- [TO-DO ITEM] Of all the lines in the entries below, give again exactly those starting at the line containing "camera: 20 degrees right, 5 degrees up" and ending at the line containing "purple domino [476,393,608,492]", both ends included, and no others.

- [INFORMATION PROVIDED]
----------

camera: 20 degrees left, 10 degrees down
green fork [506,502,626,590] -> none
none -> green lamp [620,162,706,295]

----------

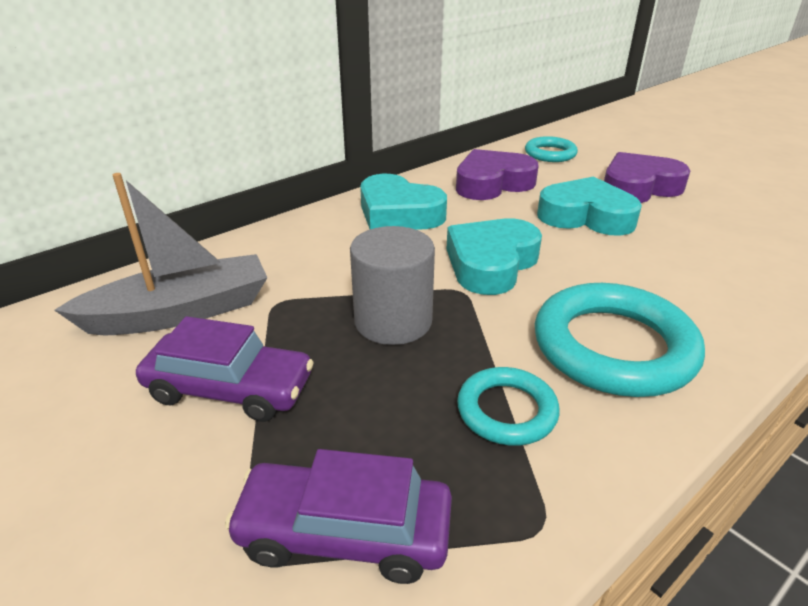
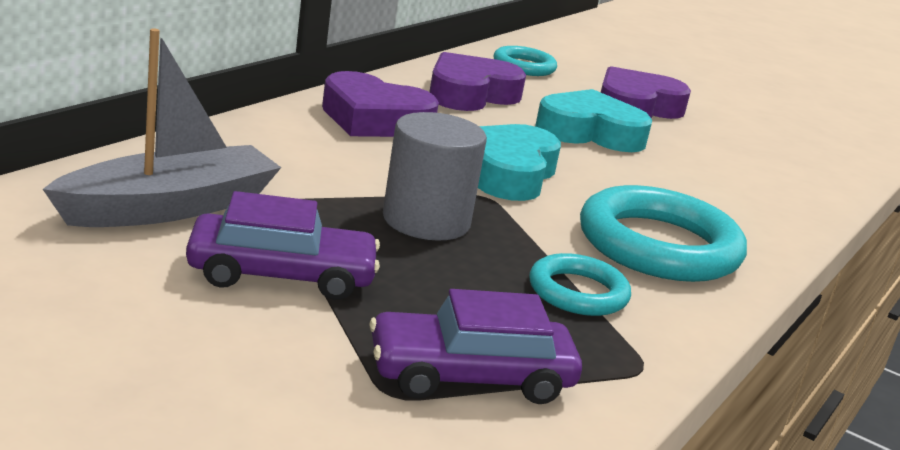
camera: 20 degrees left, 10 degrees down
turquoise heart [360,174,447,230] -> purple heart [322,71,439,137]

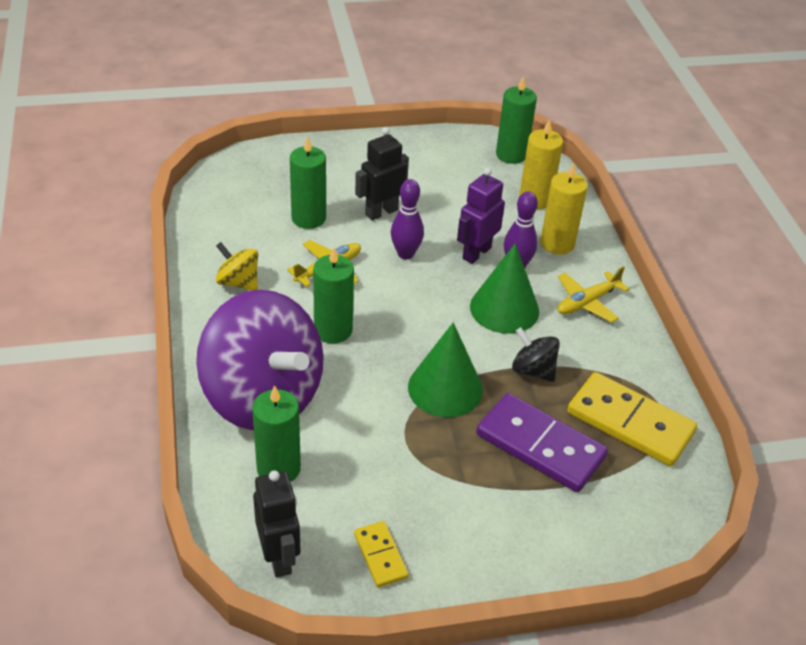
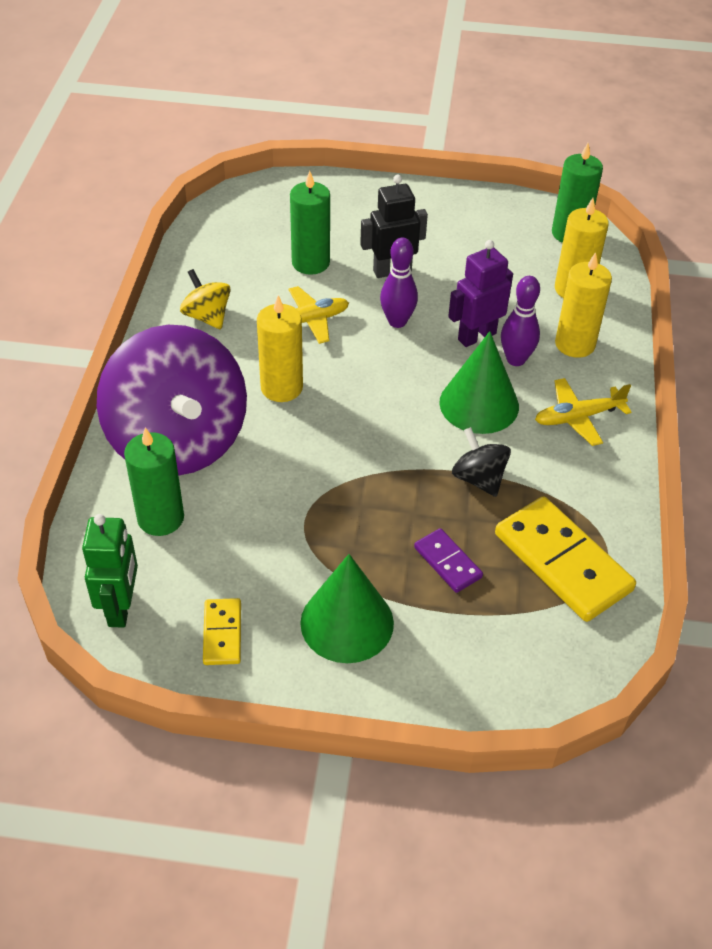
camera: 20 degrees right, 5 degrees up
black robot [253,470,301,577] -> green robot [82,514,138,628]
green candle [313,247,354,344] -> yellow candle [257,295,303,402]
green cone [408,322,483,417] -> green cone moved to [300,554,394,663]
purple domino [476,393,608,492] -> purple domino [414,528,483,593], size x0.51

----------

- [WORKED SOLUTION]
camera: 20 degrees right, 5 degrees up
black robot [253,470,301,577] -> green robot [82,514,138,628]
green candle [313,247,354,344] -> yellow candle [257,295,303,402]
green cone [408,322,483,417] -> green cone moved to [300,554,394,663]
purple domino [476,393,608,492] -> purple domino [414,528,483,593], size x0.51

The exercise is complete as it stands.